**REQUIREMENT**
Copy every line that holds the string "gruszka" from the data below.

**MATERIAL PROVIDED**
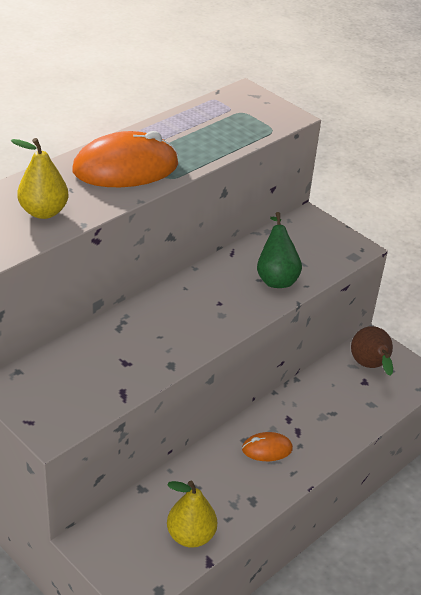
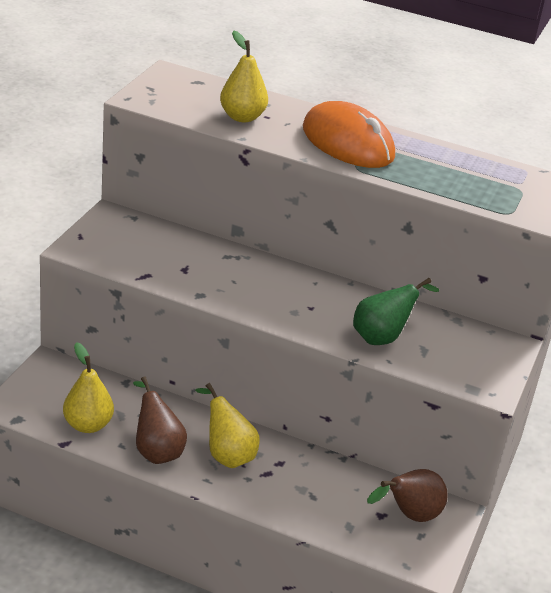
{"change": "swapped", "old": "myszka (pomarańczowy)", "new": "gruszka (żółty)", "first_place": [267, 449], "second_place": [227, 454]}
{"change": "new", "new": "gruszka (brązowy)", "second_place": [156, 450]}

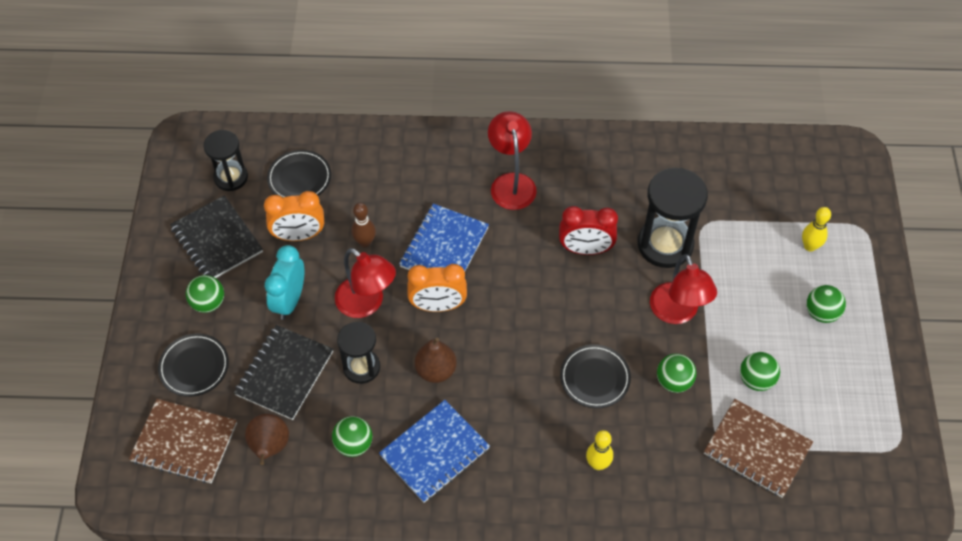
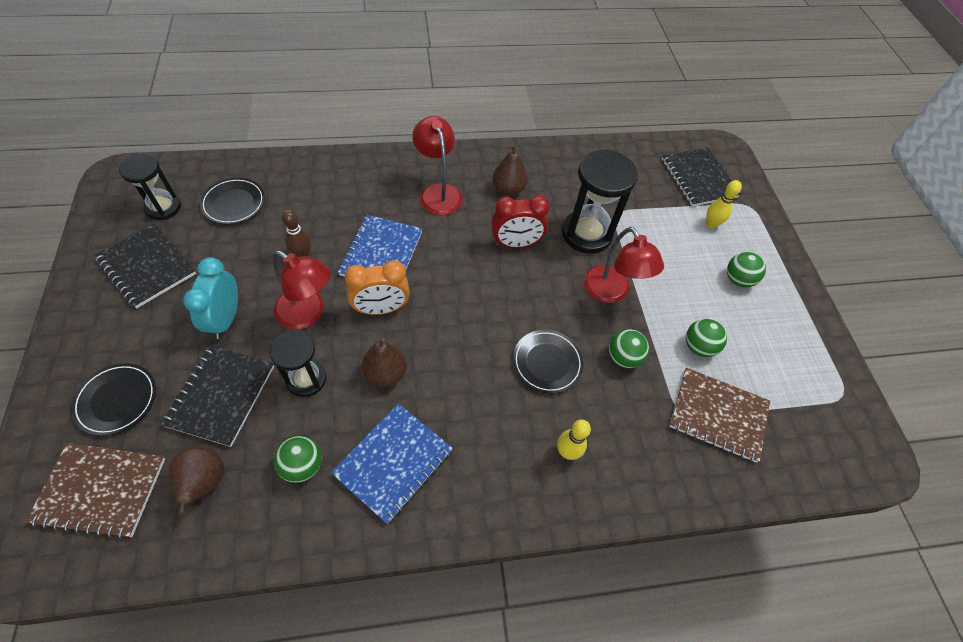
{"change": "gone", "old": "piłka (zielony)", "first_place": [208, 303]}
{"change": "gone", "old": "budzik (pomarańczowy)", "first_place": [299, 236]}
{"change": "new", "new": "gruszka (brązowy)", "second_place": [508, 189]}
{"change": "new", "new": "zeszyt (czarny)", "second_place": [698, 178]}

**SOLVED PROBLEM**
{"change": "swapped", "old": "myszka (pomarańczowy)", "new": "gruszka (żółty)", "first_place": [267, 449], "second_place": [227, 454]}
{"change": "new", "new": "gruszka (brązowy)", "second_place": [156, 450]}
{"change": "new", "new": "gruszka (brązowy)", "second_place": [508, 189]}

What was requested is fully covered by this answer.